:: About this exercise ::
Could you repeat the records below exactly, leaving out any pictures?

:: Listed records ::
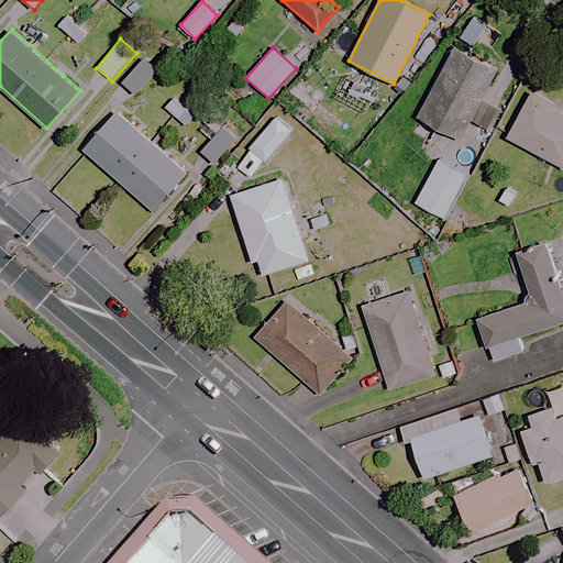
[(497,69),(455,47),(419,117),(461,139),(471,120),(490,131),(501,109),(482,99),(497,69)]
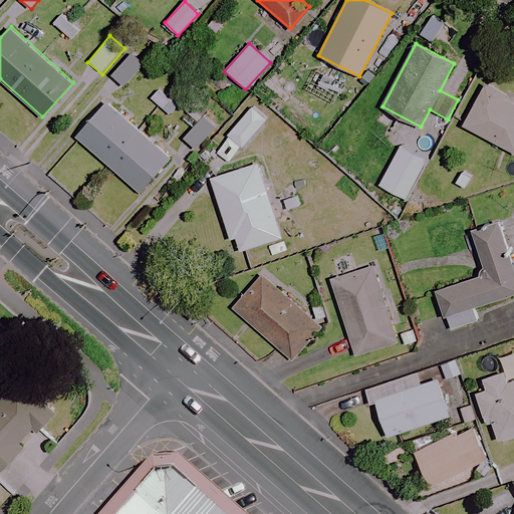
[(129,51),(110,73),(125,86),(144,64),(129,51)]
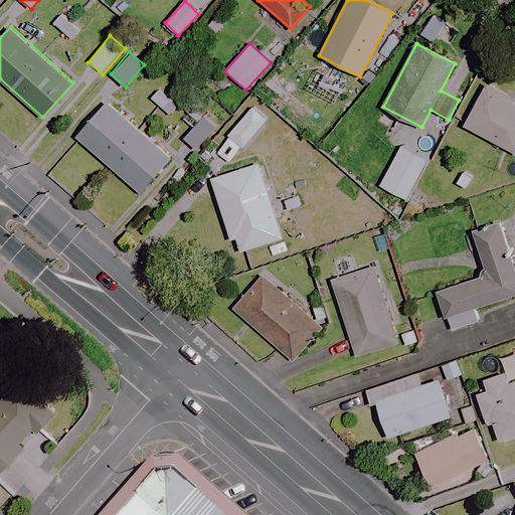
[(181,104),(163,86),(151,98),(170,116),(181,104)]
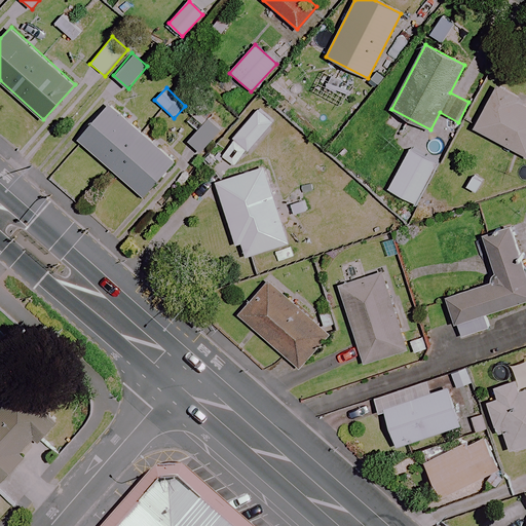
[(525,104),(497,87),(475,127),(525,156),(525,104)]
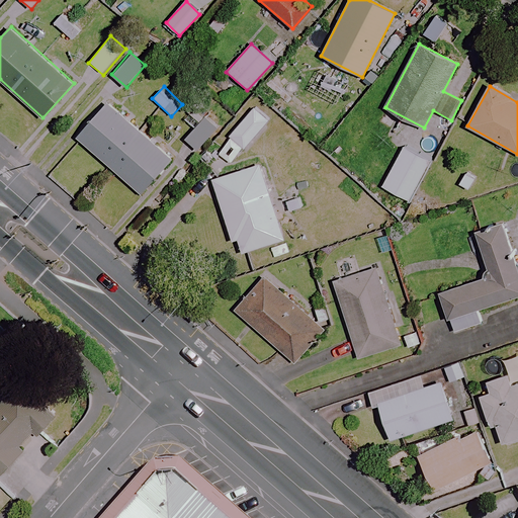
[(173,158),(110,103),(79,139),(142,193),(173,158)]
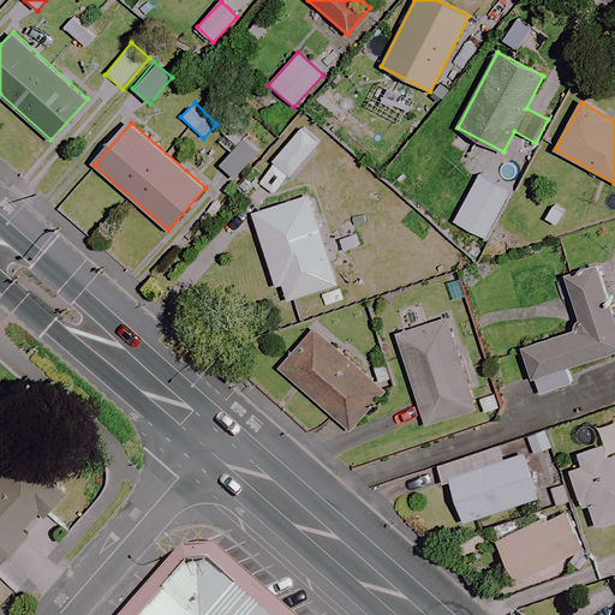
[(318,143),(300,129),(260,178),(278,193),(318,143)]
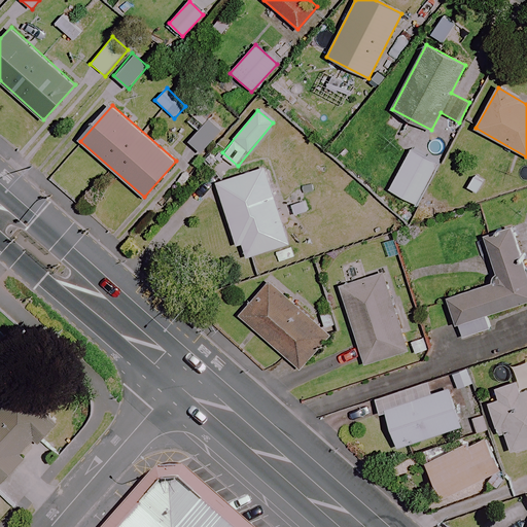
[(222,130),(209,117),(188,141),(202,153),(222,130)]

:: Solved problem ::
[(497,69),(455,47),(419,117),(461,139),(471,120),(490,131),(501,109),(482,99),(497,69)]
[(129,51),(110,73),(125,86),(144,64),(129,51)]
[(181,104),(163,86),(151,98),(170,116),(181,104)]
[(525,104),(497,87),(475,127),(525,156),(525,104)]
[(173,158),(110,103),(79,139),(142,193),(173,158)]
[(318,143),(300,129),(260,178),(278,193),(318,143)]
[(222,130),(209,117),(188,141),(202,153),(222,130)]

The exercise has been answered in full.